- [EXERCISE DESCRIPTION]: Write each line again exactly as it is, from the opening line of the records below through the one containing "D3: LED red (A RX, K 0V) -> none", and add nothing.

- [SOURCE DATA]:
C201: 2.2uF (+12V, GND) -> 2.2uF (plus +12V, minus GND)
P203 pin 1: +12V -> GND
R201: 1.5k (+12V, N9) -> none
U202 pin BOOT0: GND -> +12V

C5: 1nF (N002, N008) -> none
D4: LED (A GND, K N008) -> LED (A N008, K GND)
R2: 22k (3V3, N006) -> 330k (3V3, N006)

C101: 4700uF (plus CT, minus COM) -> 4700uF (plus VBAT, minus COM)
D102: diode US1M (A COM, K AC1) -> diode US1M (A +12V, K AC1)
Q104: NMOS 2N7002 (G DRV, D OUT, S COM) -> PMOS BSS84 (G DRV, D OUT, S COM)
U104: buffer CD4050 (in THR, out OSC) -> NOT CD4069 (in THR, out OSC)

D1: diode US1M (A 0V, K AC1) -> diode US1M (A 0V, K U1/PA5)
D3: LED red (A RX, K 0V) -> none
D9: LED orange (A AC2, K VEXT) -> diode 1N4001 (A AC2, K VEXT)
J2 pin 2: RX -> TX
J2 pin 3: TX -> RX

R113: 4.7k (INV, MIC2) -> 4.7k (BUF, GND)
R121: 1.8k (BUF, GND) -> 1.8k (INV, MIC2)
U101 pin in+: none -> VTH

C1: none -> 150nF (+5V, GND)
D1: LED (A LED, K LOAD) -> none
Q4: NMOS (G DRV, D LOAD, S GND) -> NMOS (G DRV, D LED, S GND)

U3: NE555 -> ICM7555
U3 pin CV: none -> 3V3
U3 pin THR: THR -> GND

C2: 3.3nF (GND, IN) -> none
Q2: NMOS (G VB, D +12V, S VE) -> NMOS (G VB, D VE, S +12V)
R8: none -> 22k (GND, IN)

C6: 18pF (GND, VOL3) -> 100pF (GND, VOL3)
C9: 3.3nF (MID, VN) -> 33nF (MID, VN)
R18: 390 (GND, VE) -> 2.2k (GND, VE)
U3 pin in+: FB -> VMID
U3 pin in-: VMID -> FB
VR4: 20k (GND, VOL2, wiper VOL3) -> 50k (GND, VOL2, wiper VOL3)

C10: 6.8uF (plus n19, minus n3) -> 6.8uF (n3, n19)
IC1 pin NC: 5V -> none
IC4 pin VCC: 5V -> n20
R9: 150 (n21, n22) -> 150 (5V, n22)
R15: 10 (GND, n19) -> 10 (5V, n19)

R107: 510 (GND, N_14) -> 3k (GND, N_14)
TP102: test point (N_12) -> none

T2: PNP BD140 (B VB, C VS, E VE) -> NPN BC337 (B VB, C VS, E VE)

- [RESPONSE]:
C201: 2.2uF (+12V, GND) -> 2.2uF (plus +12V, minus GND)
P203 pin 1: +12V -> GND
R201: 1.5k (+12V, N9) -> none
U202 pin BOOT0: GND -> +12V

C5: 1nF (N002, N008) -> none
D4: LED (A GND, K N008) -> LED (A N008, K GND)
R2: 22k (3V3, N006) -> 330k (3V3, N006)

C101: 4700uF (plus CT, minus COM) -> 4700uF (plus VBAT, minus COM)
D102: diode US1M (A COM, K AC1) -> diode US1M (A +12V, K AC1)
Q104: NMOS 2N7002 (G DRV, D OUT, S COM) -> PMOS BSS84 (G DRV, D OUT, S COM)
U104: buffer CD4050 (in THR, out OSC) -> NOT CD4069 (in THR, out OSC)

D1: diode US1M (A 0V, K AC1) -> diode US1M (A 0V, K U1/PA5)
D3: LED red (A RX, K 0V) -> none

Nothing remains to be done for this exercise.